- **Work instruction**
Reproduce the listing below exactly, minus its pictures.

- **Recorded information**
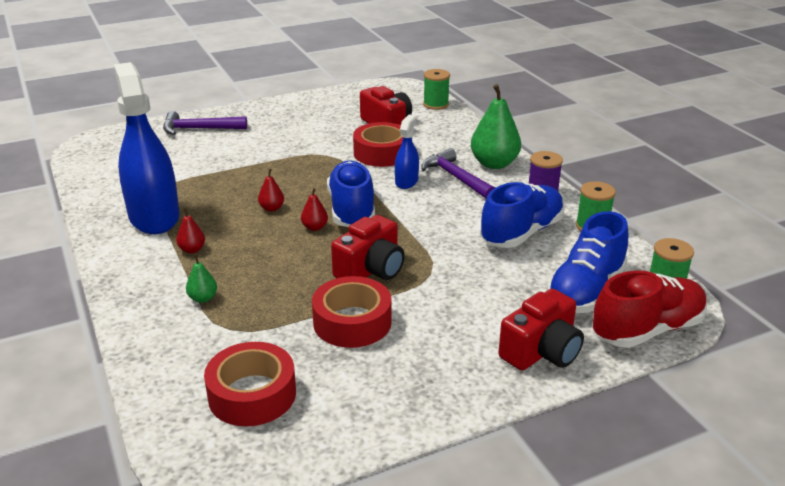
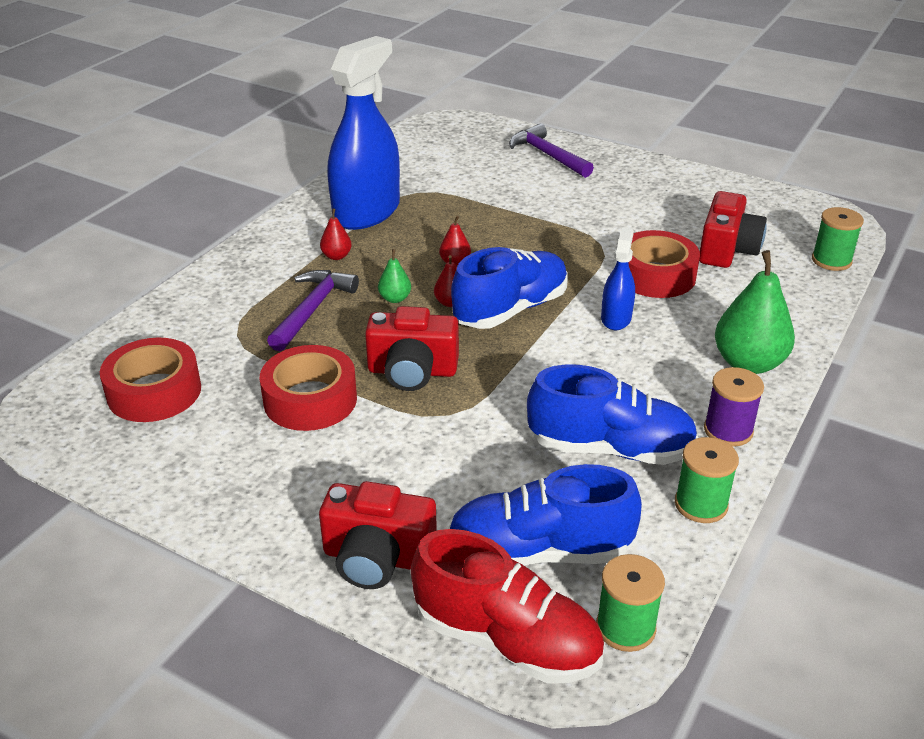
camera: 55 degrees right, 5 degrees up
(203, 298) = (268, 299): green pear -> green pear (395, 298)
(406, 181) = (616, 318): blue spray bottle -> blue spray bottle turned 60 degrees counterclockwise
(456, 177) = (673, 348): purple hammer -> purple hammer (312, 309)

- **Task result**
camera: 55 degrees right, 5 degrees up
(203, 298) = (268, 299): green pear -> green pear (395, 298)
(406, 181) = (616, 318): blue spray bottle -> blue spray bottle turned 60 degrees counterclockwise
(456, 177) = (673, 348): purple hammer -> purple hammer (312, 309)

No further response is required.